- _TASK PROMPT_
What is needed is an exact retyping of the records below, from the first line through the line that contains "lime brick H5:H6 level 2 -> none".

(Excerpts from a dataset)
- - - -

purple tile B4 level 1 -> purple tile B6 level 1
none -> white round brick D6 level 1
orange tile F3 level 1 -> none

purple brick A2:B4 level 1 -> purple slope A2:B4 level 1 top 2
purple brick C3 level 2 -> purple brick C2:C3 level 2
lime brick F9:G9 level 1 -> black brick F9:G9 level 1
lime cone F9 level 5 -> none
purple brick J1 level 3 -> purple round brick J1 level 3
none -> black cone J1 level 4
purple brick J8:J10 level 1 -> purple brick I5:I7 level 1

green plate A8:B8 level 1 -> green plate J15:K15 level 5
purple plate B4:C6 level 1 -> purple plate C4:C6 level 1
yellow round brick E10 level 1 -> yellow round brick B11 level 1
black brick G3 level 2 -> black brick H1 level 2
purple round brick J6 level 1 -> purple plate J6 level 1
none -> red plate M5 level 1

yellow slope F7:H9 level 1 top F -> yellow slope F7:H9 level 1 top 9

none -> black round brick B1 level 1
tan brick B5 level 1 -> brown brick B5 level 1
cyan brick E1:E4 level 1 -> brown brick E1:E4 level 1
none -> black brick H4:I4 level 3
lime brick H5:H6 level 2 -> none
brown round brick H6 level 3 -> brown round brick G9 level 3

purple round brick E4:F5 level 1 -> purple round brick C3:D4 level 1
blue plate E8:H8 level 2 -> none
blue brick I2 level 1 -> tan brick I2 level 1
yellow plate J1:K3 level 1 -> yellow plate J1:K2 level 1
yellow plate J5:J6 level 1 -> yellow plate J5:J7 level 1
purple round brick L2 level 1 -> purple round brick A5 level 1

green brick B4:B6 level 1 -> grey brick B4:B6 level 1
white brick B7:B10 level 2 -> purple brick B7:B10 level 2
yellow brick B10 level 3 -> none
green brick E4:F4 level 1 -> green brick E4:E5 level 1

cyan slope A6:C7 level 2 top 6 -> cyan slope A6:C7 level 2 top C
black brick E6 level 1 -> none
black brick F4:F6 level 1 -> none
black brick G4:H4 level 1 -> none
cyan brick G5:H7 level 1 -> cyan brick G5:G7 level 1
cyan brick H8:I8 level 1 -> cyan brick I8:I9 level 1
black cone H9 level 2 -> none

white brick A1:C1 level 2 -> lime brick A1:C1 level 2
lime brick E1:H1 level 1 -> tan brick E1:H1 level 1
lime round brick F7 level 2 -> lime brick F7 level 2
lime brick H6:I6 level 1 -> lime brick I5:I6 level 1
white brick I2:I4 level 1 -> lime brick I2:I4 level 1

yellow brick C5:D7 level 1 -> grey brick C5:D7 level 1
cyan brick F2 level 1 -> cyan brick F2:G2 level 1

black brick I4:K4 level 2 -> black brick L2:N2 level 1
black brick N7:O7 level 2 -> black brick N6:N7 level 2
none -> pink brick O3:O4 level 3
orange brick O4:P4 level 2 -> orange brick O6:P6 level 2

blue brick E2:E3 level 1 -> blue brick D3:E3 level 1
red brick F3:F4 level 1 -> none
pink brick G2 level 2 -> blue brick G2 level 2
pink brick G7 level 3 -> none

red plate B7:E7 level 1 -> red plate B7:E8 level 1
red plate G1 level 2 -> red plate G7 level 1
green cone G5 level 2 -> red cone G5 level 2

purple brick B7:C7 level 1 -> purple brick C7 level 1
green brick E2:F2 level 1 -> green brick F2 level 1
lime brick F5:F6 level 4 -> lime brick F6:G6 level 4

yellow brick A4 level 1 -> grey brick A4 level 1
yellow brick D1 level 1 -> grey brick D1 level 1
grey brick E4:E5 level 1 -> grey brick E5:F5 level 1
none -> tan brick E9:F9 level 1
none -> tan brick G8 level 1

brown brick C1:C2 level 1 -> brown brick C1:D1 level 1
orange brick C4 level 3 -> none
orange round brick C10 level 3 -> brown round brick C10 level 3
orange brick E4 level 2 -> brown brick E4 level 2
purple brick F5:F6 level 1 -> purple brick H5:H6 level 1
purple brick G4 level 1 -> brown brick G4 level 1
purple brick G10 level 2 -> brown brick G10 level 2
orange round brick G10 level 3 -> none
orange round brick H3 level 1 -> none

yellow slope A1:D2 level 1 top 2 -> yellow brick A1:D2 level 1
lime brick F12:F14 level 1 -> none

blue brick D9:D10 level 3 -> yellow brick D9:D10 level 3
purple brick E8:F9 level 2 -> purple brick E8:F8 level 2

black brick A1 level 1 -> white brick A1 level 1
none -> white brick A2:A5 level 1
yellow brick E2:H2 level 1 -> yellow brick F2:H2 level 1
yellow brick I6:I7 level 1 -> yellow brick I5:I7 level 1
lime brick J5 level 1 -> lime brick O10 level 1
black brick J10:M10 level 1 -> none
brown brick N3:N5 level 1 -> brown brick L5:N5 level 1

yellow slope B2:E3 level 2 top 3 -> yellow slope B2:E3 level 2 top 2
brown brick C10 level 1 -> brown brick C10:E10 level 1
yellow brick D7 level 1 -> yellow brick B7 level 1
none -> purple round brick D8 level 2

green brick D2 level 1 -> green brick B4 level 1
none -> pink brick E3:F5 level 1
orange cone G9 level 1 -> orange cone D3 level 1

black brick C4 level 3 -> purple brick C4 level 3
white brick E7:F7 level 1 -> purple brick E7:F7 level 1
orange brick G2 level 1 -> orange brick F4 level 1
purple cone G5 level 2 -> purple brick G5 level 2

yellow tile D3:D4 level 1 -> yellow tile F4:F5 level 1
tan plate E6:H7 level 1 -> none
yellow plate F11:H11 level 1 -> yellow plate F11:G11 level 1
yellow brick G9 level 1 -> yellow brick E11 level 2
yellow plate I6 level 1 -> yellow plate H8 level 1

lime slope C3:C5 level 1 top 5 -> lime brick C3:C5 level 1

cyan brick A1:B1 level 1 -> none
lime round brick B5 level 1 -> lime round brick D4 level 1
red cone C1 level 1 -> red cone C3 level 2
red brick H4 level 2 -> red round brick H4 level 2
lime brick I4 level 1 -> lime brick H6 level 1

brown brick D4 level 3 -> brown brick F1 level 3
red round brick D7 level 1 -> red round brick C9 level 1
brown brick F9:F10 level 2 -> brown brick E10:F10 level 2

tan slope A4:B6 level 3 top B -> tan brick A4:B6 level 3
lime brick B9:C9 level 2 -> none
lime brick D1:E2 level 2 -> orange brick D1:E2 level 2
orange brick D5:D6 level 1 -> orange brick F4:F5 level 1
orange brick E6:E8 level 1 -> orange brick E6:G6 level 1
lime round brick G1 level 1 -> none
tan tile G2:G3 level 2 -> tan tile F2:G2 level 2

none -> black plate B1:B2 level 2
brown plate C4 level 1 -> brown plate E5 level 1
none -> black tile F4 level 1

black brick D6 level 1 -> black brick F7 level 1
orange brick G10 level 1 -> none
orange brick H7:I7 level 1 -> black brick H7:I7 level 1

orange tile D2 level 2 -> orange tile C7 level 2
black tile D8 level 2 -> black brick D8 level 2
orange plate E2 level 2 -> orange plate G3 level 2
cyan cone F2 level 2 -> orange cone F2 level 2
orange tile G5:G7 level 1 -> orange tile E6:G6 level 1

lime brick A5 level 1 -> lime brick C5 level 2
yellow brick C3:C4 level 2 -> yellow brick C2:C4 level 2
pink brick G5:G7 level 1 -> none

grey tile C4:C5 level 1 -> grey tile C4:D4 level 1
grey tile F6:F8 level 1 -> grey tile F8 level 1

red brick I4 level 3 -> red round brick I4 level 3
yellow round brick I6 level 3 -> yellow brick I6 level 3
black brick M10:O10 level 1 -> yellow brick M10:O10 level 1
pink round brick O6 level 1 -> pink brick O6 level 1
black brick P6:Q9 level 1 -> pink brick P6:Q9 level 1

- - - -

- _EXERCISE RESULT_
purple tile B4 level 1 -> purple tile B6 level 1
none -> white round brick D6 level 1
orange tile F3 level 1 -> none

purple brick A2:B4 level 1 -> purple slope A2:B4 level 1 top 2
purple brick C3 level 2 -> purple brick C2:C3 level 2
lime brick F9:G9 level 1 -> black brick F9:G9 level 1
lime cone F9 level 5 -> none
purple brick J1 level 3 -> purple round brick J1 level 3
none -> black cone J1 level 4
purple brick J8:J10 level 1 -> purple brick I5:I7 level 1

green plate A8:B8 level 1 -> green plate J15:K15 level 5
purple plate B4:C6 level 1 -> purple plate C4:C6 level 1
yellow round brick E10 level 1 -> yellow round brick B11 level 1
black brick G3 level 2 -> black brick H1 level 2
purple round brick J6 level 1 -> purple plate J6 level 1
none -> red plate M5 level 1

yellow slope F7:H9 level 1 top F -> yellow slope F7:H9 level 1 top 9

none -> black round brick B1 level 1
tan brick B5 level 1 -> brown brick B5 level 1
cyan brick E1:E4 level 1 -> brown brick E1:E4 level 1
none -> black brick H4:I4 level 3
lime brick H5:H6 level 2 -> none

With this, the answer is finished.